(WHAT IS EXPECTED):
Please restate the records that follow exactly, skipping their images.

+++

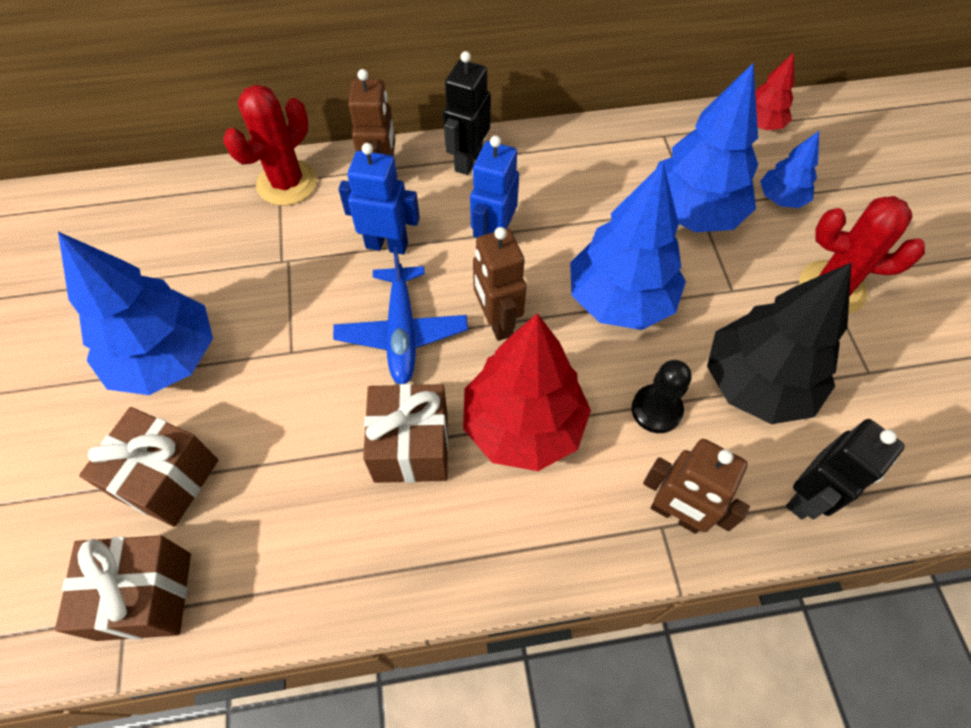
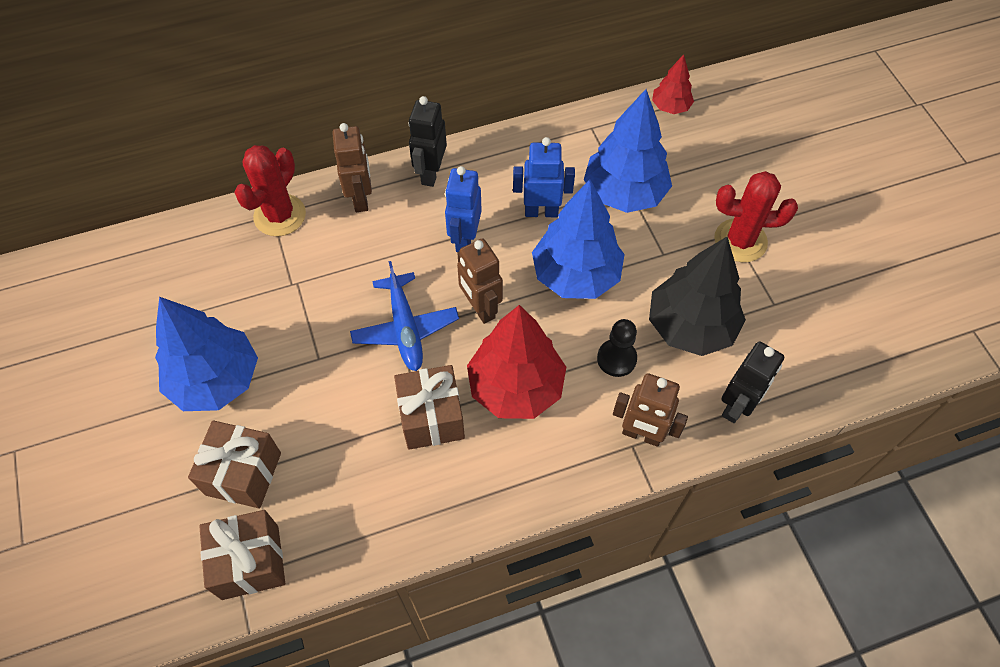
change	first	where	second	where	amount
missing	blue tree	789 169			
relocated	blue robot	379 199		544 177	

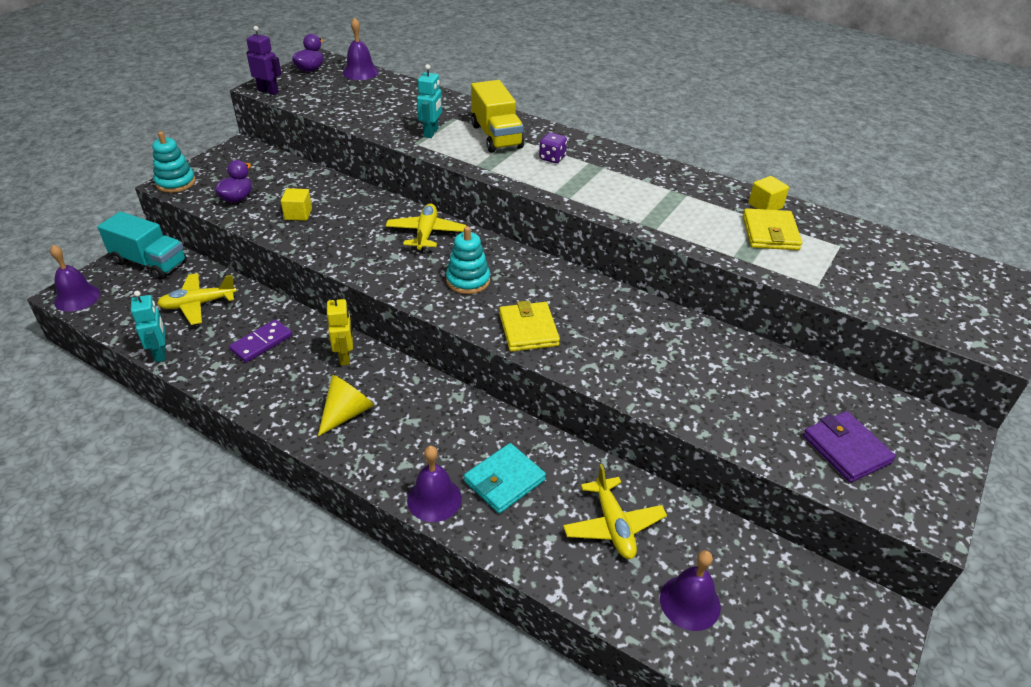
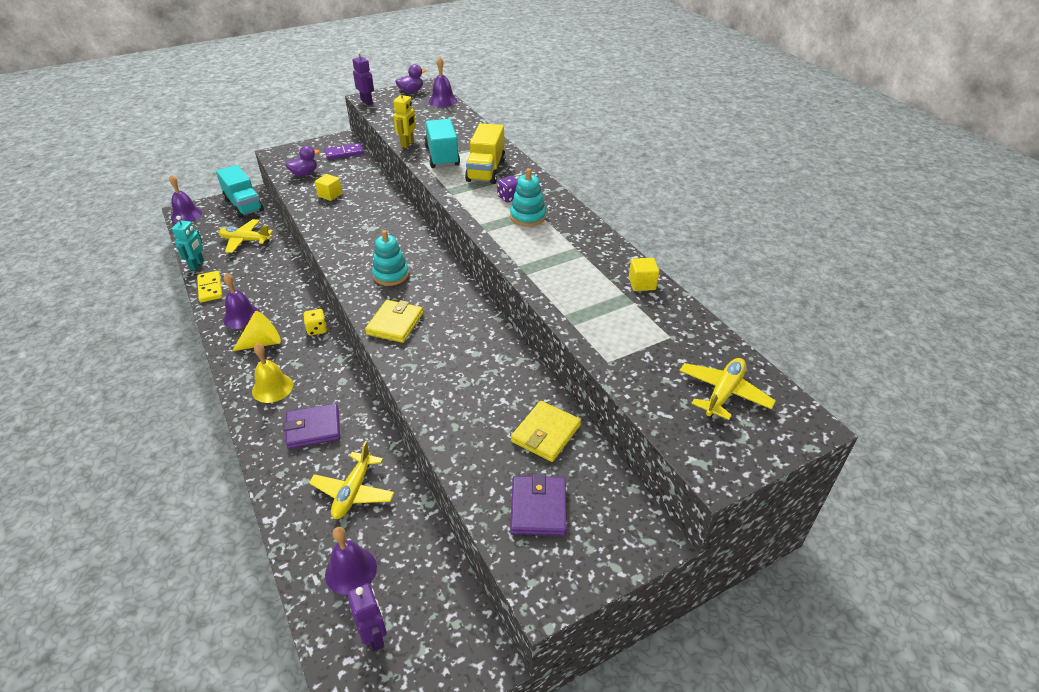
change	first	where	second	where	amount
exchanged	turquoise robot	429 101	turquoise truck	442 143	
relocated	turquoise stacking toy	174 162		528 197	
relocated	yellow plane	426 228		727 389	
relocated	yellow wallet	772 229		546 431	
relocated	yellow robot	340 330		404 118	
relocated	purple domino	260 341		344 151	
colour	turquoise wallet	505 478	purple wallet	312 426	
relocated	purple bell	434 484		241 301	
appeared			yellow domino	209 286	
appeared			yellow dice	315 322	
appeared			yellow bell	272 373	
appeared			purple robot	367 617	

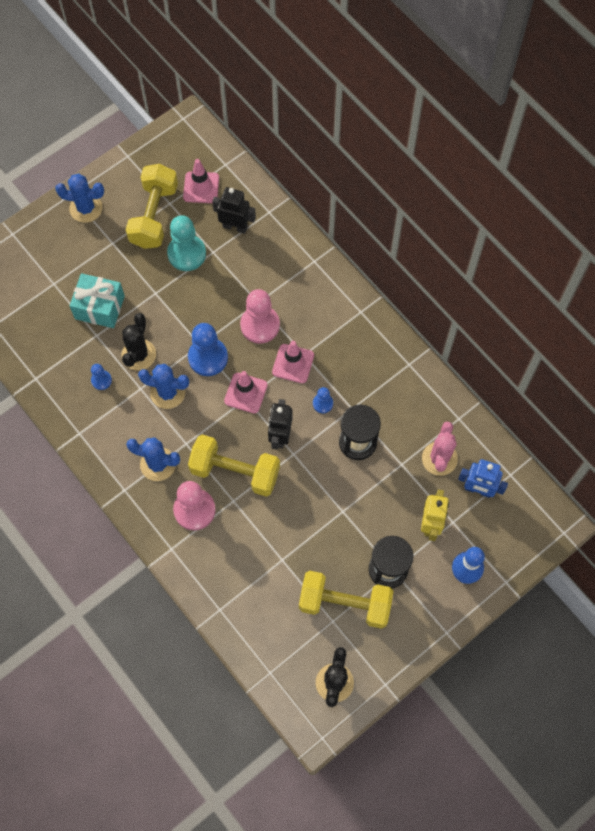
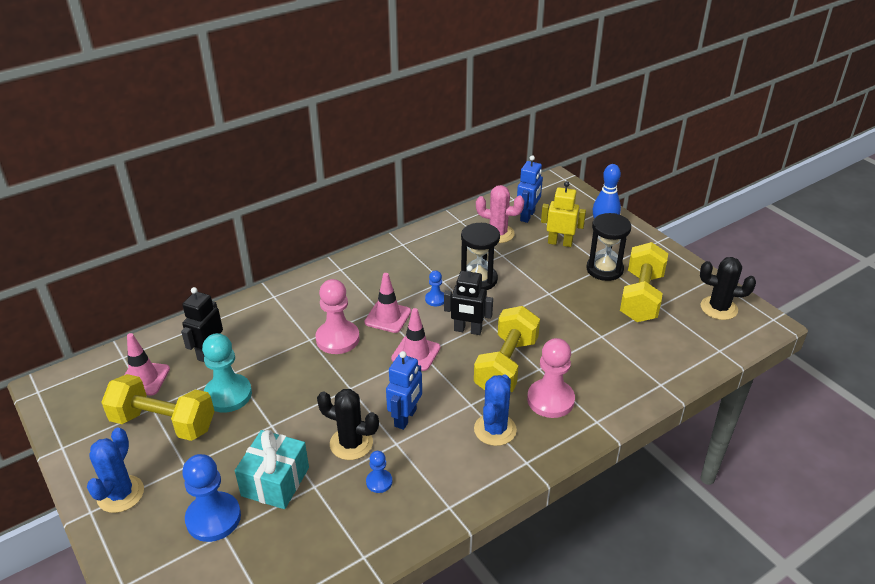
change	first	where	second	where	amount
relocated	blue pawn	208 349		211 498	
exchanged	blue cactus	163 386	blue robot	404 390	

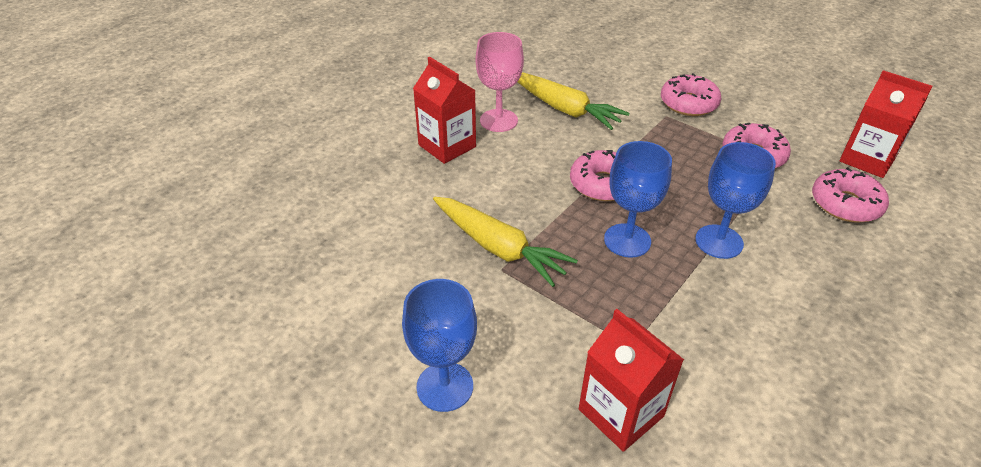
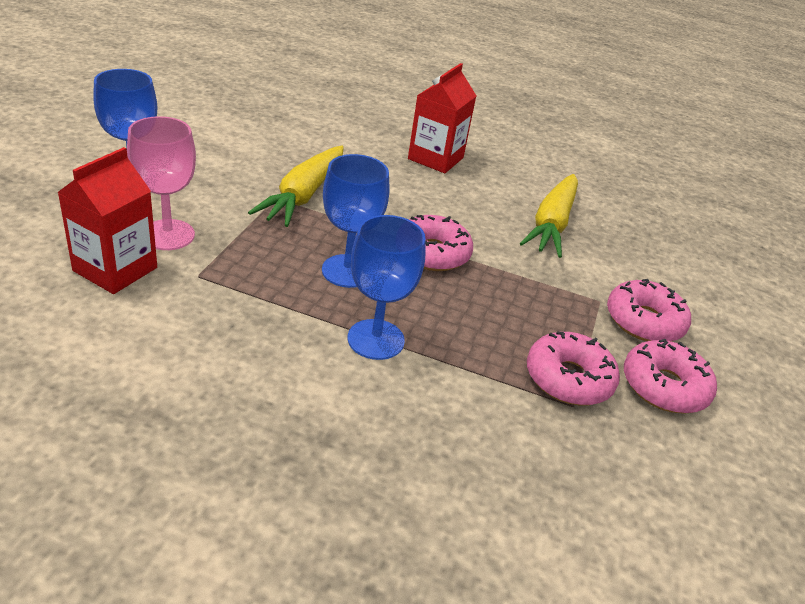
change	first	where	second	where	amount
relocated	pink goblet	500 82		161 183	
missing	red carton	885 124			
relocated	pink donut	850 195		670 376	

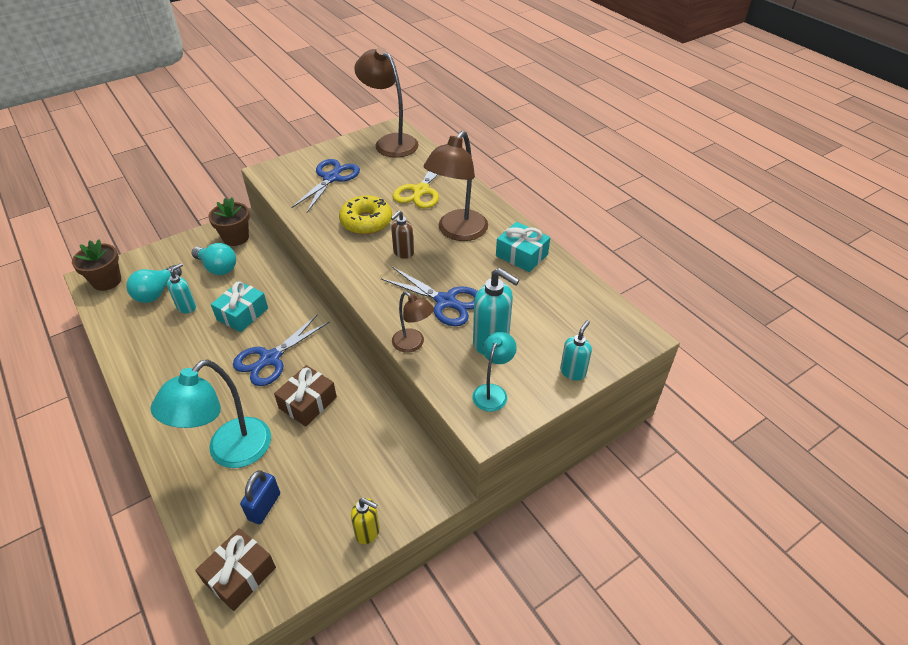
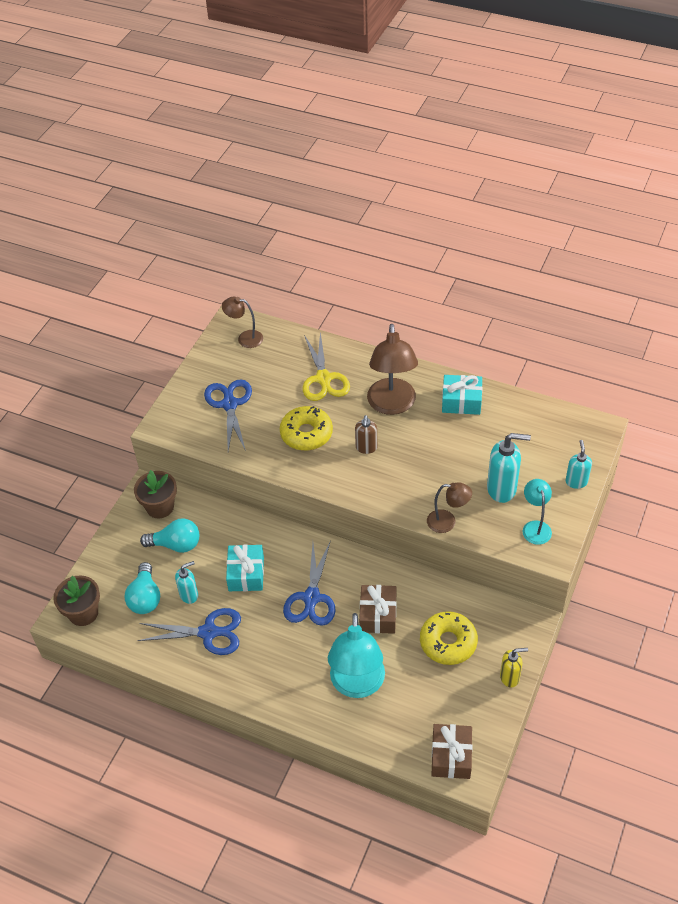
change	first	where	second	where	amount
size	brown lamp	386 102		242 322	x0.54
spun	turquoise soap dispenser	181 288		186 582	60 degrees clockwise
relocated	blue scissors	429 296		189 631	
missing	blue padlock	260 497			
appeared			yellow donut	449 638	

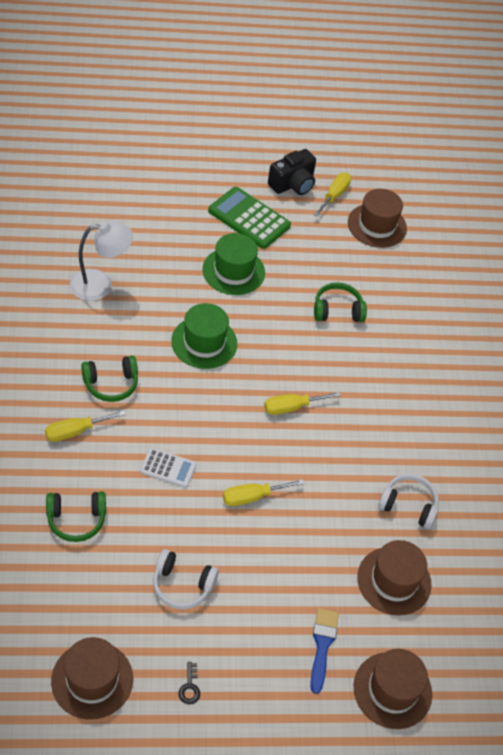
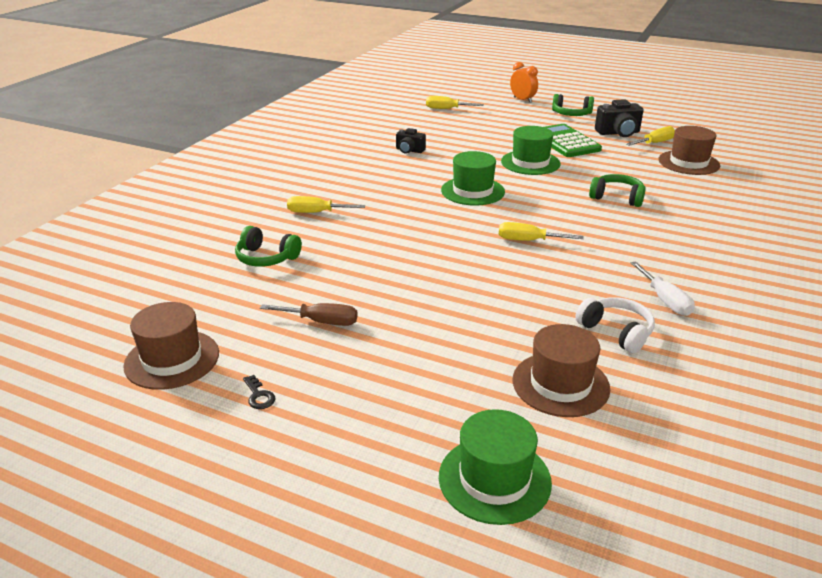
change	first	where	second	where	amount
exchanged	white lamp	101 261	black camera	411 141	
relocated	green headphones	109 379		573 105	
missing	white calculator	168 468			
relocated	yellow screwdriver	263 492		455 102	
exchanged	white headphones	186 579	brown screwdriver	309 314	
missing	blue brush	324 651			
colour	brown hat	393 689	green hat	495 467	
spun	black key	189 683		259 392	60 degrees counterclockwise
appeared			orange clock	524 82	
appeared			white screwdriver	663 288	

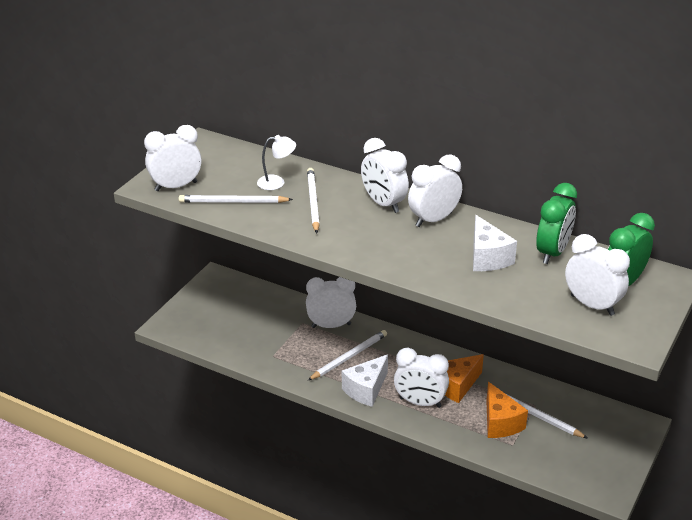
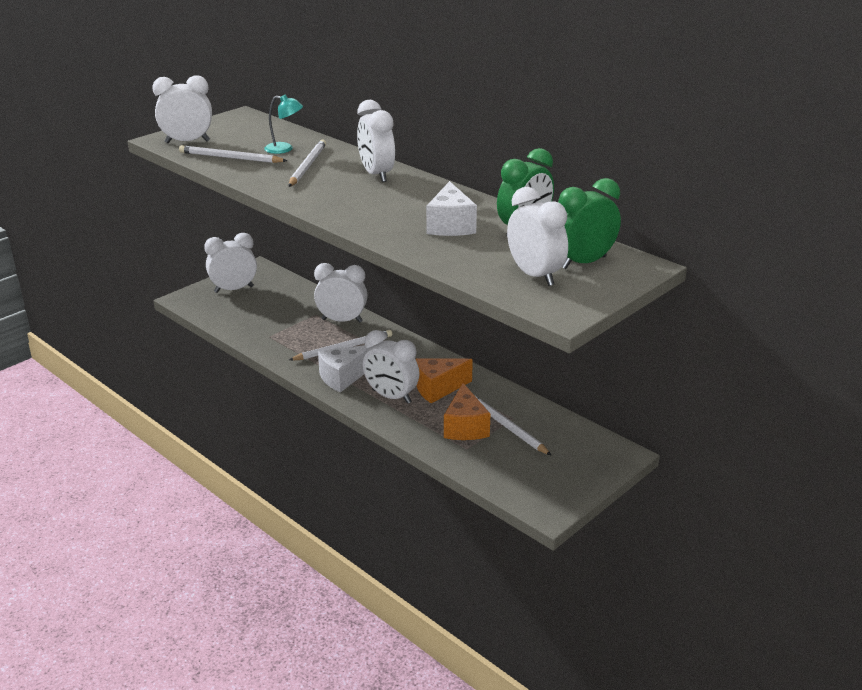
change	first	where	second	where	amount
colour	white lamp	276 162	turquoise lamp	283 124	
relocated	white clock	435 190		230 263	

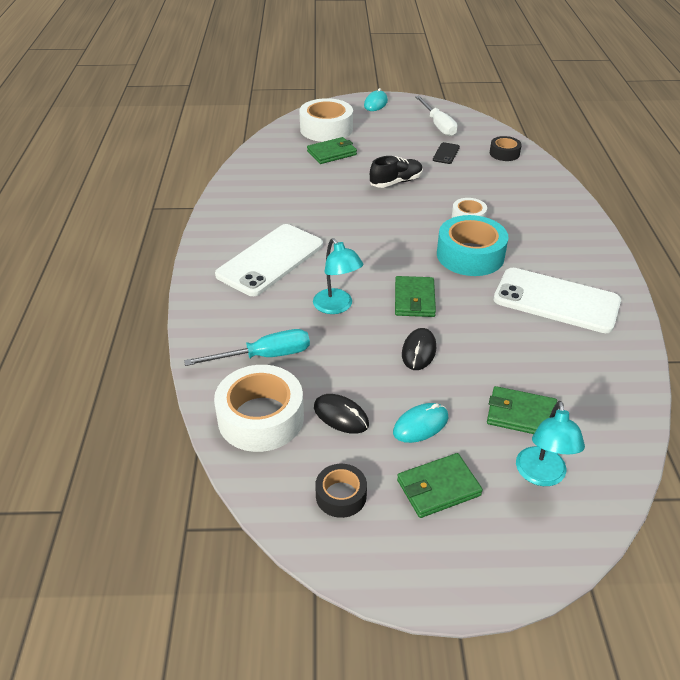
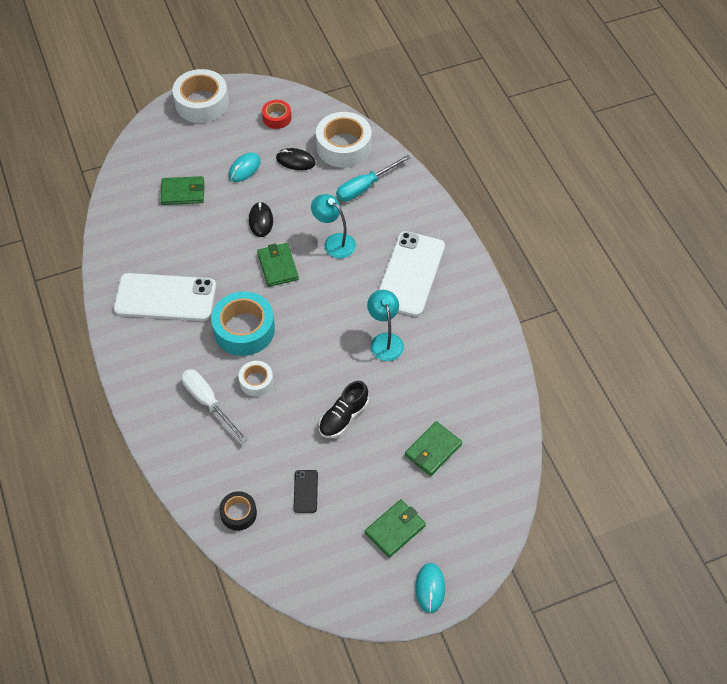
change	first	where	second	where	amount
relocated	white screwdriver	436 116		214 406	
relocated	white tape	326 120		200 96	
relocated	turquoise lamp	550 443		385 325	
relocated	green wallet	440 485		395 528	
colour	black tape	341 491	red tape	277 114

+++

(TASK SOLUTION):
change	first	where	second	where	amount
missing	blue tree	789 169			
relocated	blue robot	379 199		544 177	

change	first	where	second	where	amount
exchanged	turquoise robot	429 101	turquoise truck	442 143	
relocated	turquoise stacking toy	174 162		528 197	
relocated	yellow plane	426 228		727 389	
relocated	yellow wallet	772 229		546 431	
relocated	yellow robot	340 330		404 118	
relocated	purple domino	260 341		344 151	
colour	turquoise wallet	505 478	purple wallet	312 426	
relocated	purple bell	434 484		241 301	
appeared			yellow domino	209 286	
appeared			yellow dice	315 322	
appeared			yellow bell	272 373	
appeared			purple robot	367 617	

change	first	where	second	where	amount
relocated	blue pawn	208 349		211 498	
exchanged	blue cactus	163 386	blue robot	404 390	

change	first	where	second	where	amount
relocated	pink goblet	500 82		161 183	
missing	red carton	885 124			
relocated	pink donut	850 195		670 376	

change	first	where	second	where	amount
size	brown lamp	386 102		242 322	x0.54
spun	turquoise soap dispenser	181 288		186 582	60 degrees clockwise
relocated	blue scissors	429 296		189 631	
missing	blue padlock	260 497			
appeared			yellow donut	449 638	

change	first	where	second	where	amount
exchanged	white lamp	101 261	black camera	411 141	
relocated	green headphones	109 379		573 105	
missing	white calculator	168 468			
relocated	yellow screwdriver	263 492		455 102	
exchanged	white headphones	186 579	brown screwdriver	309 314	
missing	blue brush	324 651			
colour	brown hat	393 689	green hat	495 467	
spun	black key	189 683		259 392	60 degrees counterclockwise
appeared			orange clock	524 82	
appeared			white screwdriver	663 288	

change	first	where	second	where	amount
colour	white lamp	276 162	turquoise lamp	283 124	
relocated	white clock	435 190		230 263	

change	first	where	second	where	amount
relocated	white screwdriver	436 116		214 406	
relocated	white tape	326 120		200 96	
relocated	turquoise lamp	550 443		385 325	
relocated	green wallet	440 485		395 528	
colour	black tape	341 491	red tape	277 114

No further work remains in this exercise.